### Data shown:
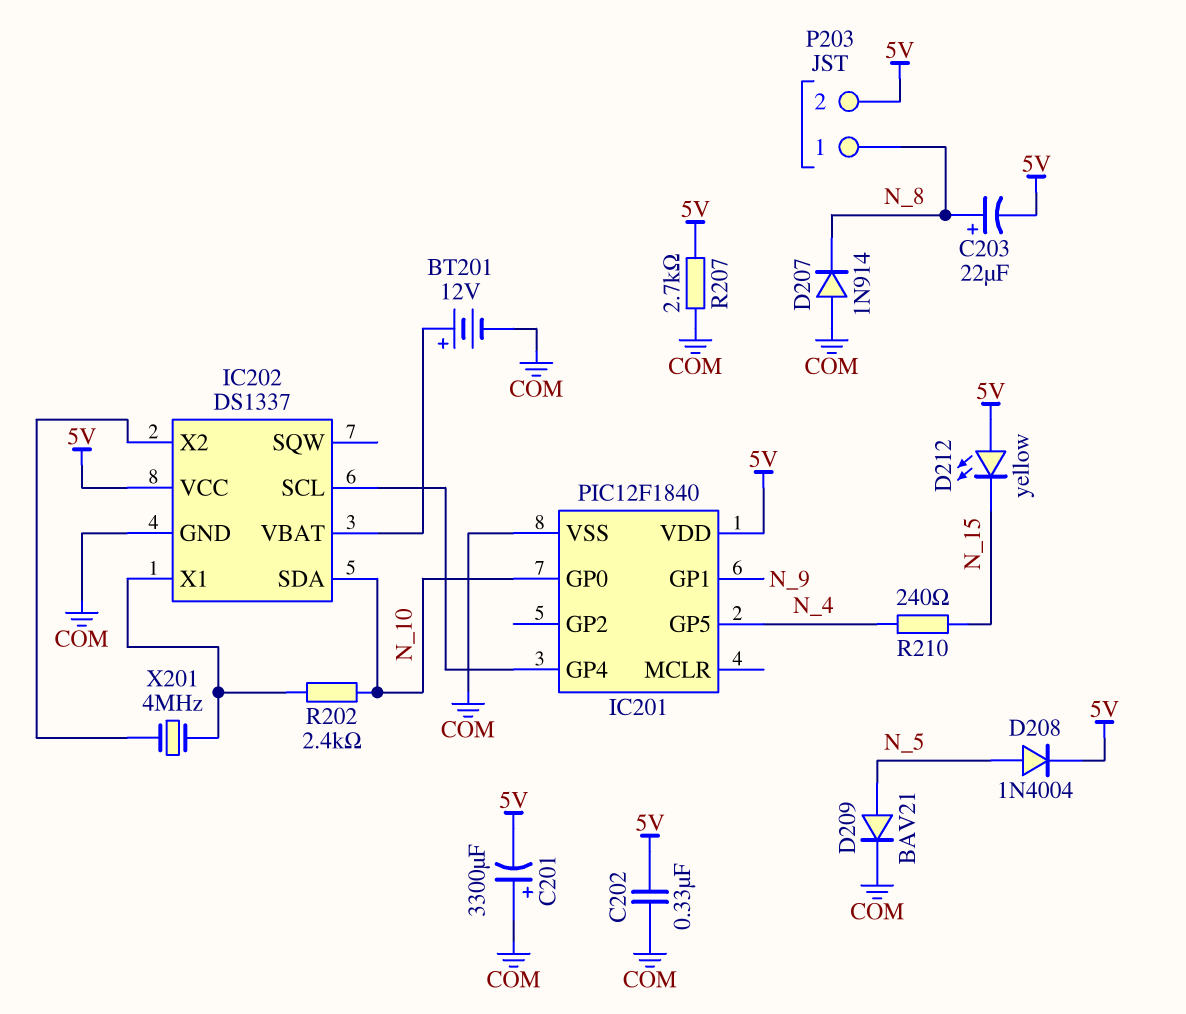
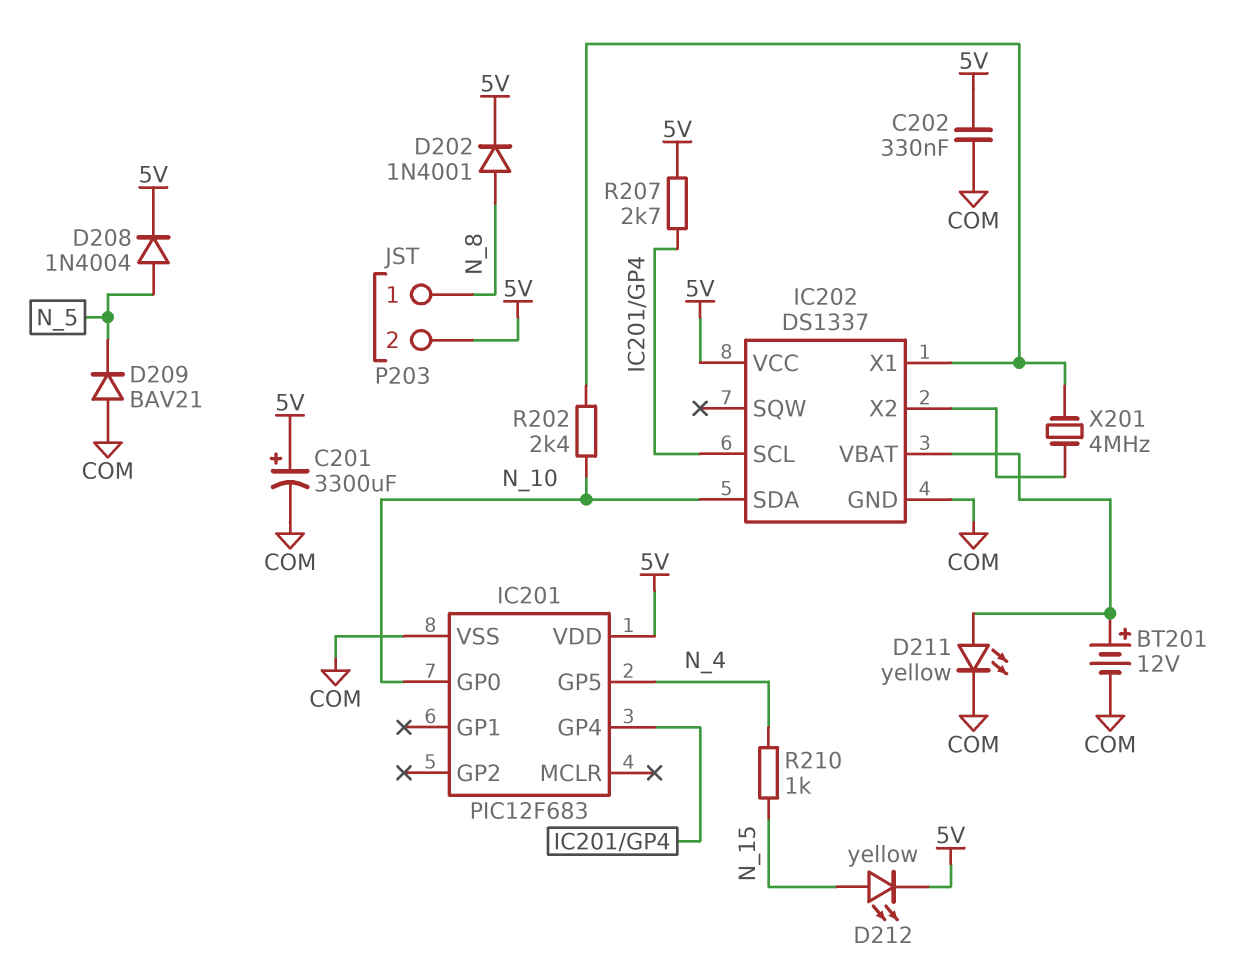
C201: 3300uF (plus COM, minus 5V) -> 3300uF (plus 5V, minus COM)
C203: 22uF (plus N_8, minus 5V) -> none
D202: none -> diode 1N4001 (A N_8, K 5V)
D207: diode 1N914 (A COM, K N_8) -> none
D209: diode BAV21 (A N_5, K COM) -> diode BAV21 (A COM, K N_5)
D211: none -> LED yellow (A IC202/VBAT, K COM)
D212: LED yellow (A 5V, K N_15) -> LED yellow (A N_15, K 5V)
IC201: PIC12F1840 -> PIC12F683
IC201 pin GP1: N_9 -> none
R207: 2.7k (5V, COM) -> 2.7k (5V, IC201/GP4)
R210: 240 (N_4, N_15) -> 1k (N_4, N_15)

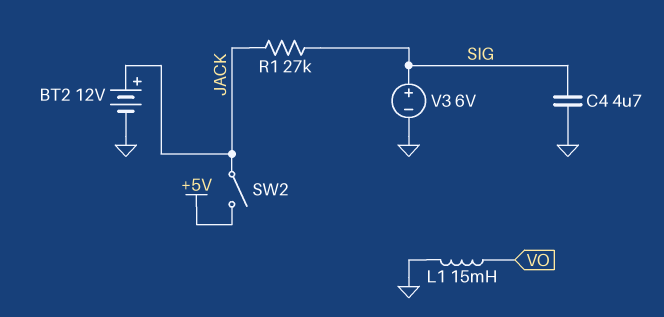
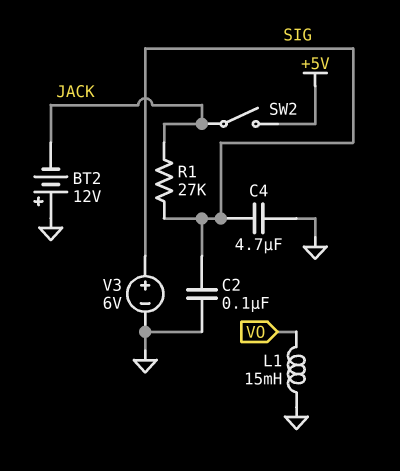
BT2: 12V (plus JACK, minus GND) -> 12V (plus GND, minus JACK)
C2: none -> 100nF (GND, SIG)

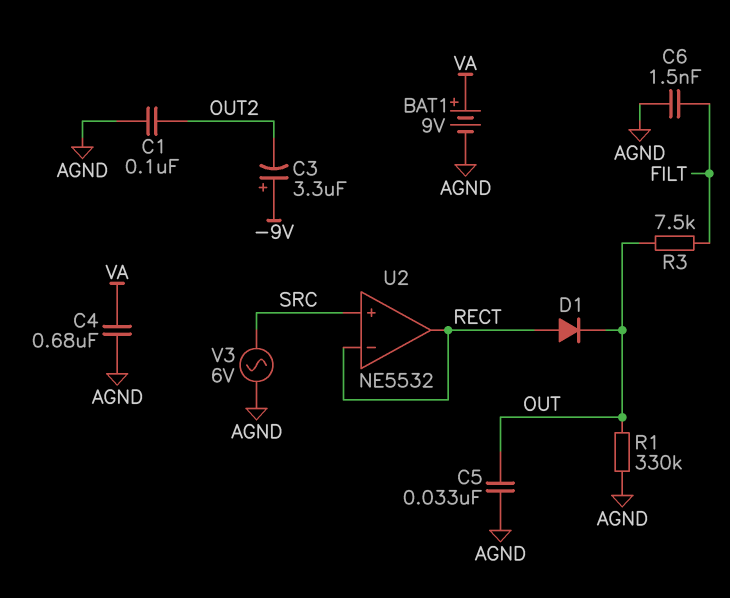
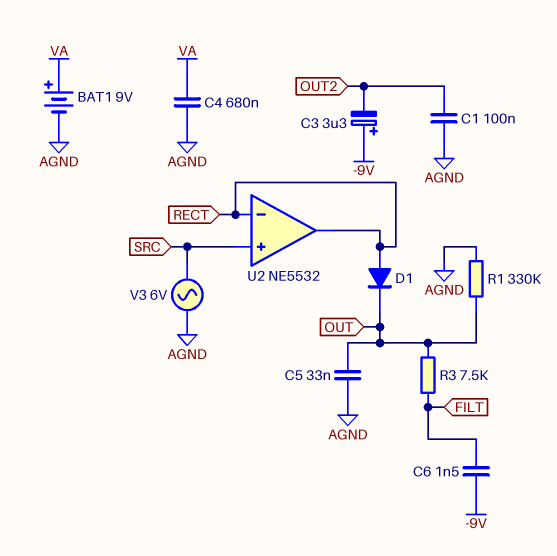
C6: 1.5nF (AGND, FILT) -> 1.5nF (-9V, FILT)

...

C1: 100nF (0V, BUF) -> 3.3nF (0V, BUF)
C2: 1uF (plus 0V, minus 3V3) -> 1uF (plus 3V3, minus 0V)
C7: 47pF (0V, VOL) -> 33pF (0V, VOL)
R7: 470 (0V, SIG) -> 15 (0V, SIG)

### What the task asks:
Print from the line containing "C2: none -> 100nF (GND, SIG)" through the line containing "C6: 1.5nF (AGND, FILT) -> 1.5nF (-9V, FILT)" in the data above, exactly as the lines stand, and omit every picture.

### Exercise result:
C2: none -> 100nF (GND, SIG)

C6: 1.5nF (AGND, FILT) -> 1.5nF (-9V, FILT)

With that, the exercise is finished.